-- Exercise --
Would you please copy every line below that includes the string "none"?
[[ Supplied information, beginning ]]
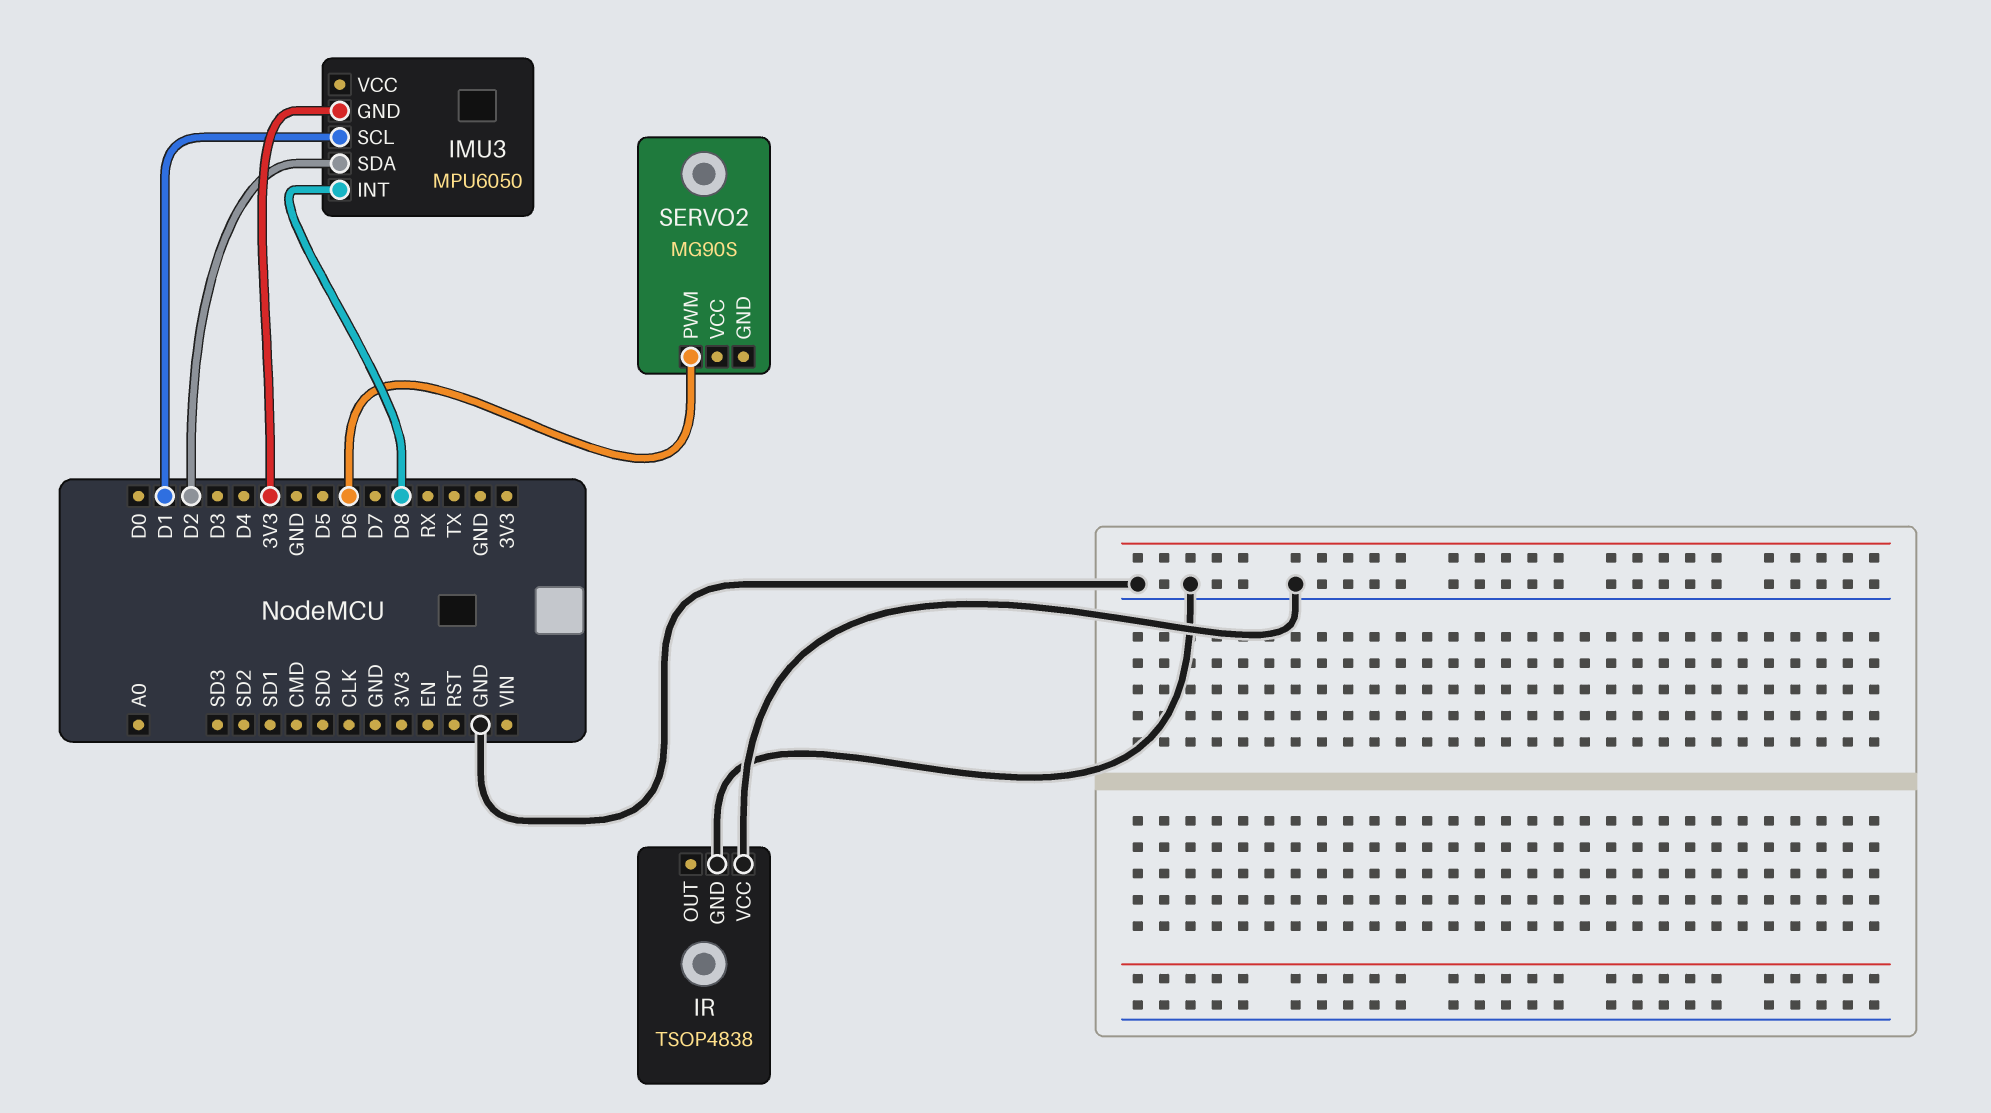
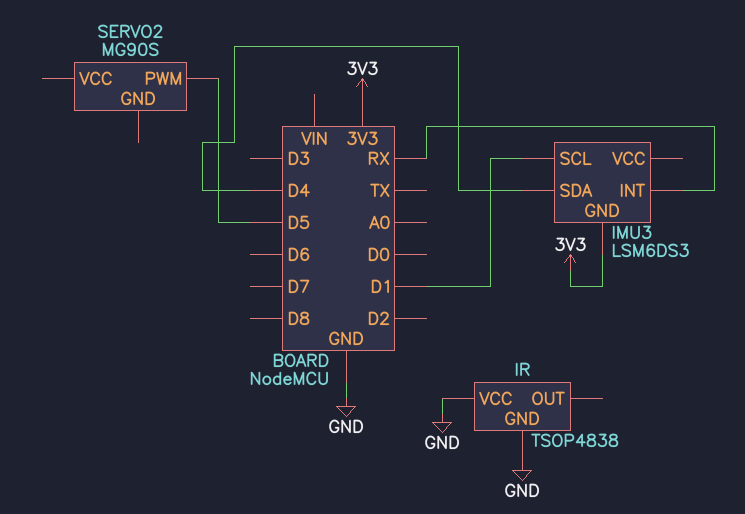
IMU3: MPU6050 -> LSM6DS3
IMU3 pin INT: D8 -> RX
IMU3 pin SDA: D2 -> D4
SERVO2 pin PWM: D6 -> D5

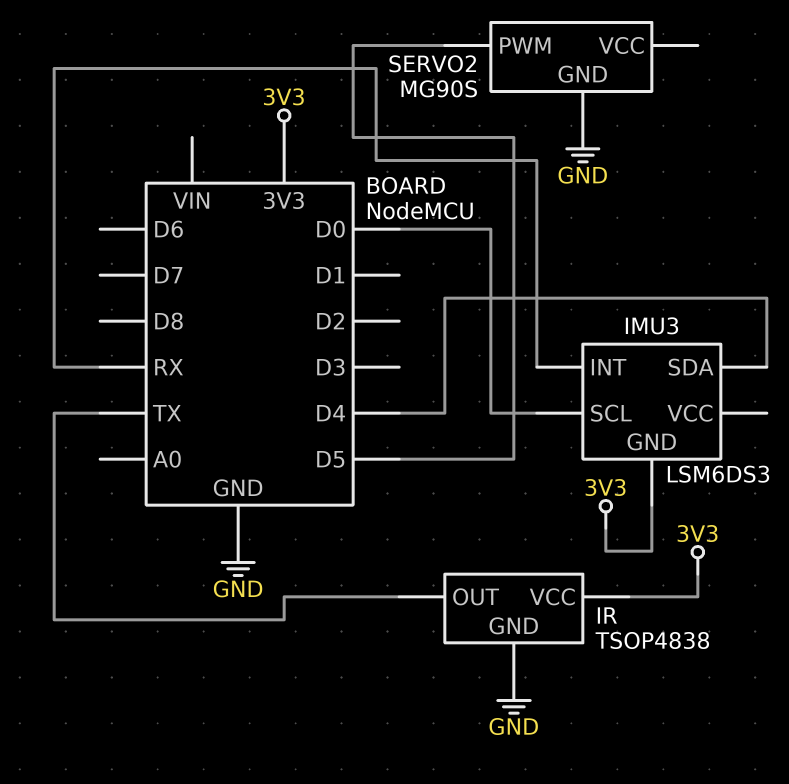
IMU3 pin SCL: D1 -> D0
IR pin OUT: none -> TX
IR pin VCC: GND -> 3V3
SERVO2 pin GND: none -> GND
[[ Supplied information, end ]]
-- Completed task --
IR pin OUT: none -> TX
SERVO2 pin GND: none -> GND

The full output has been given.